[[ MATERIAL FOR THE TASK, beginning ]]

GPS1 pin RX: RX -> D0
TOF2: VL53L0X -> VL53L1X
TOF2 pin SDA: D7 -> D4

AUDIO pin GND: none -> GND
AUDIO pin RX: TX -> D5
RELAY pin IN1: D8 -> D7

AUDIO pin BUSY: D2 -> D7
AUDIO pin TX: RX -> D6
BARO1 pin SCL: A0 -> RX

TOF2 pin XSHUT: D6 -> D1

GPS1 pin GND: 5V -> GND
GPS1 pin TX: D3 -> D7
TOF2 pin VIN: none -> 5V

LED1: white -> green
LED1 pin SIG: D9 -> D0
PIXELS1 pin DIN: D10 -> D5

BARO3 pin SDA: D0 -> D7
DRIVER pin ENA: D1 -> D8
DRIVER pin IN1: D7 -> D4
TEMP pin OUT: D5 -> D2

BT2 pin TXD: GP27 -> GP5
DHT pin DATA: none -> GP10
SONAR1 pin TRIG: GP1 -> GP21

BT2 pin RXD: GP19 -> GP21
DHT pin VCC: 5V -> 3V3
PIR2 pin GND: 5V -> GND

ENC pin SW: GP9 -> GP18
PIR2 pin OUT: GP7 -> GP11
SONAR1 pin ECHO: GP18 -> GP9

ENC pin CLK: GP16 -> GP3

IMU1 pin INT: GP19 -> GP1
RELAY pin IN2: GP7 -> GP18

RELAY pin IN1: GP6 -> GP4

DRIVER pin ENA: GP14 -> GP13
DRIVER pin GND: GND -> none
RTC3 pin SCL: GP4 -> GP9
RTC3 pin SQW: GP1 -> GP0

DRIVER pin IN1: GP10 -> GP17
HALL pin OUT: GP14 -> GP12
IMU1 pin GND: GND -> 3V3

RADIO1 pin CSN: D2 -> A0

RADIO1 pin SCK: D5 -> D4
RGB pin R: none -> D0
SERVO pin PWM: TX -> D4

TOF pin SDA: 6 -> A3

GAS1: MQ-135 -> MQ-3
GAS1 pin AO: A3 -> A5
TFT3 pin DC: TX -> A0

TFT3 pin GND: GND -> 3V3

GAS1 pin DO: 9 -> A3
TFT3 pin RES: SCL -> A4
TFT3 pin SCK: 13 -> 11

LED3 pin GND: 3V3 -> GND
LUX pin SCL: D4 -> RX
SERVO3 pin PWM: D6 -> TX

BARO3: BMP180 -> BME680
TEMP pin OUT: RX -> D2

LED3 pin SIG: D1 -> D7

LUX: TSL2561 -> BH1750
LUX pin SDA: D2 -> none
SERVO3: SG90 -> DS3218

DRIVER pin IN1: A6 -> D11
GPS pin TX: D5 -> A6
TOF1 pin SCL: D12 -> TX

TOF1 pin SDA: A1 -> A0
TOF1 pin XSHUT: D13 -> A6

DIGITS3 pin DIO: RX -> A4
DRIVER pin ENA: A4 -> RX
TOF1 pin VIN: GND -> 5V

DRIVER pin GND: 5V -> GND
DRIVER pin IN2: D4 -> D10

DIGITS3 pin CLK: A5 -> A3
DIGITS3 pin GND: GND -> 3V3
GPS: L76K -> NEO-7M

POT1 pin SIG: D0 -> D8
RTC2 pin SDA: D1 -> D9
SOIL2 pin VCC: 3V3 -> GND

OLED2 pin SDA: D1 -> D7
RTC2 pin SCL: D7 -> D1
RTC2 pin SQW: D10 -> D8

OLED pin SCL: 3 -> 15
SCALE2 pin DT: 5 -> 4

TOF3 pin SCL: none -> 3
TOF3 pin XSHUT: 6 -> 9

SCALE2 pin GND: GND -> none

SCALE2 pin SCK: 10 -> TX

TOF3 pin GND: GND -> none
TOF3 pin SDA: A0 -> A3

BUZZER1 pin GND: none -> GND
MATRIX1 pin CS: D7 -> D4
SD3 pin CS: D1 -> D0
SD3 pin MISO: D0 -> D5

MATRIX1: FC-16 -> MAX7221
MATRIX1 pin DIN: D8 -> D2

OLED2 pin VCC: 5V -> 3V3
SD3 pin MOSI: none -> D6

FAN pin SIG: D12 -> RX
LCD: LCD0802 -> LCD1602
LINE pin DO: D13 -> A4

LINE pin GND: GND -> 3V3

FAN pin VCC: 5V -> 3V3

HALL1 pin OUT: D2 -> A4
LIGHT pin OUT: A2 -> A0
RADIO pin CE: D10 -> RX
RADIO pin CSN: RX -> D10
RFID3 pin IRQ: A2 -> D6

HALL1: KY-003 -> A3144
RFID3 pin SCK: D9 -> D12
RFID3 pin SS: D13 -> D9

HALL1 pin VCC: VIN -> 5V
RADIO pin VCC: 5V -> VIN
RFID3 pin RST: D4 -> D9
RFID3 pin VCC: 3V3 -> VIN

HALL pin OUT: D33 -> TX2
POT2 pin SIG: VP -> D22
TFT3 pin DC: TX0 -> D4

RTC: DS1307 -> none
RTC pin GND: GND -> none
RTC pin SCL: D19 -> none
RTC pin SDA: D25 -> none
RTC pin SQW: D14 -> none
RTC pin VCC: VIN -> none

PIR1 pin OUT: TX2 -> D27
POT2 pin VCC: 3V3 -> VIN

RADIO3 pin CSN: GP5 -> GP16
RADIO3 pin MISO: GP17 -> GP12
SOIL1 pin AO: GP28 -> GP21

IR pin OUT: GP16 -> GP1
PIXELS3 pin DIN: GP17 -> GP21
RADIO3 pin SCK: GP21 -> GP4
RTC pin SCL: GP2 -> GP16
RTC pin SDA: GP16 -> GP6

[[ MATERIAL FOR THE TASK, end ]]

Once you have read the entries, write them all out again exactly.

GPS1 pin RX: RX -> D0
TOF2: VL53L0X -> VL53L1X
TOF2 pin SDA: D7 -> D4

AUDIO pin GND: none -> GND
AUDIO pin RX: TX -> D5
RELAY pin IN1: D8 -> D7

AUDIO pin BUSY: D2 -> D7
AUDIO pin TX: RX -> D6
BARO1 pin SCL: A0 -> RX

TOF2 pin XSHUT: D6 -> D1

GPS1 pin GND: 5V -> GND
GPS1 pin TX: D3 -> D7
TOF2 pin VIN: none -> 5V

LED1: white -> green
LED1 pin SIG: D9 -> D0
PIXELS1 pin DIN: D10 -> D5

BARO3 pin SDA: D0 -> D7
DRIVER pin ENA: D1 -> D8
DRIVER pin IN1: D7 -> D4
TEMP pin OUT: D5 -> D2

BT2 pin TXD: GP27 -> GP5
DHT pin DATA: none -> GP10
SONAR1 pin TRIG: GP1 -> GP21

BT2 pin RXD: GP19 -> GP21
DHT pin VCC: 5V -> 3V3
PIR2 pin GND: 5V -> GND

ENC pin SW: GP9 -> GP18
PIR2 pin OUT: GP7 -> GP11
SONAR1 pin ECHO: GP18 -> GP9

ENC pin CLK: GP16 -> GP3

IMU1 pin INT: GP19 -> GP1
RELAY pin IN2: GP7 -> GP18

RELAY pin IN1: GP6 -> GP4

DRIVER pin ENA: GP14 -> GP13
DRIVER pin GND: GND -> none
RTC3 pin SCL: GP4 -> GP9
RTC3 pin SQW: GP1 -> GP0

DRIVER pin IN1: GP10 -> GP17
HALL pin OUT: GP14 -> GP12
IMU1 pin GND: GND -> 3V3

RADIO1 pin CSN: D2 -> A0

RADIO1 pin SCK: D5 -> D4
RGB pin R: none -> D0
SERVO pin PWM: TX -> D4

TOF pin SDA: 6 -> A3

GAS1: MQ-135 -> MQ-3
GAS1 pin AO: A3 -> A5
TFT3 pin DC: TX -> A0

TFT3 pin GND: GND -> 3V3

GAS1 pin DO: 9 -> A3
TFT3 pin RES: SCL -> A4
TFT3 pin SCK: 13 -> 11

LED3 pin GND: 3V3 -> GND
LUX pin SCL: D4 -> RX
SERVO3 pin PWM: D6 -> TX

BARO3: BMP180 -> BME680
TEMP pin OUT: RX -> D2

LED3 pin SIG: D1 -> D7

LUX: TSL2561 -> BH1750
LUX pin SDA: D2 -> none
SERVO3: SG90 -> DS3218

DRIVER pin IN1: A6 -> D11
GPS pin TX: D5 -> A6
TOF1 pin SCL: D12 -> TX

TOF1 pin SDA: A1 -> A0
TOF1 pin XSHUT: D13 -> A6

DIGITS3 pin DIO: RX -> A4
DRIVER pin ENA: A4 -> RX
TOF1 pin VIN: GND -> 5V

DRIVER pin GND: 5V -> GND
DRIVER pin IN2: D4 -> D10

DIGITS3 pin CLK: A5 -> A3
DIGITS3 pin GND: GND -> 3V3
GPS: L76K -> NEO-7M

POT1 pin SIG: D0 -> D8
RTC2 pin SDA: D1 -> D9
SOIL2 pin VCC: 3V3 -> GND

OLED2 pin SDA: D1 -> D7
RTC2 pin SCL: D7 -> D1
RTC2 pin SQW: D10 -> D8

OLED pin SCL: 3 -> 15
SCALE2 pin DT: 5 -> 4

TOF3 pin SCL: none -> 3
TOF3 pin XSHUT: 6 -> 9

SCALE2 pin GND: GND -> none

SCALE2 pin SCK: 10 -> TX

TOF3 pin GND: GND -> none
TOF3 pin SDA: A0 -> A3

BUZZER1 pin GND: none -> GND
MATRIX1 pin CS: D7 -> D4
SD3 pin CS: D1 -> D0
SD3 pin MISO: D0 -> D5

MATRIX1: FC-16 -> MAX7221
MATRIX1 pin DIN: D8 -> D2

OLED2 pin VCC: 5V -> 3V3
SD3 pin MOSI: none -> D6

FAN pin SIG: D12 -> RX
LCD: LCD0802 -> LCD1602
LINE pin DO: D13 -> A4

LINE pin GND: GND -> 3V3

FAN pin VCC: 5V -> 3V3

HALL1 pin OUT: D2 -> A4
LIGHT pin OUT: A2 -> A0
RADIO pin CE: D10 -> RX
RADIO pin CSN: RX -> D10
RFID3 pin IRQ: A2 -> D6

HALL1: KY-003 -> A3144
RFID3 pin SCK: D9 -> D12
RFID3 pin SS: D13 -> D9

HALL1 pin VCC: VIN -> 5V
RADIO pin VCC: 5V -> VIN
RFID3 pin RST: D4 -> D9
RFID3 pin VCC: 3V3 -> VIN

HALL pin OUT: D33 -> TX2
POT2 pin SIG: VP -> D22
TFT3 pin DC: TX0 -> D4

RTC: DS1307 -> none
RTC pin GND: GND -> none
RTC pin SCL: D19 -> none
RTC pin SDA: D25 -> none
RTC pin SQW: D14 -> none
RTC pin VCC: VIN -> none

PIR1 pin OUT: TX2 -> D27
POT2 pin VCC: 3V3 -> VIN

RADIO3 pin CSN: GP5 -> GP16
RADIO3 pin MISO: GP17 -> GP12
SOIL1 pin AO: GP28 -> GP21

IR pin OUT: GP16 -> GP1
PIXELS3 pin DIN: GP17 -> GP21
RADIO3 pin SCK: GP21 -> GP4
RTC pin SCL: GP2 -> GP16
RTC pin SDA: GP16 -> GP6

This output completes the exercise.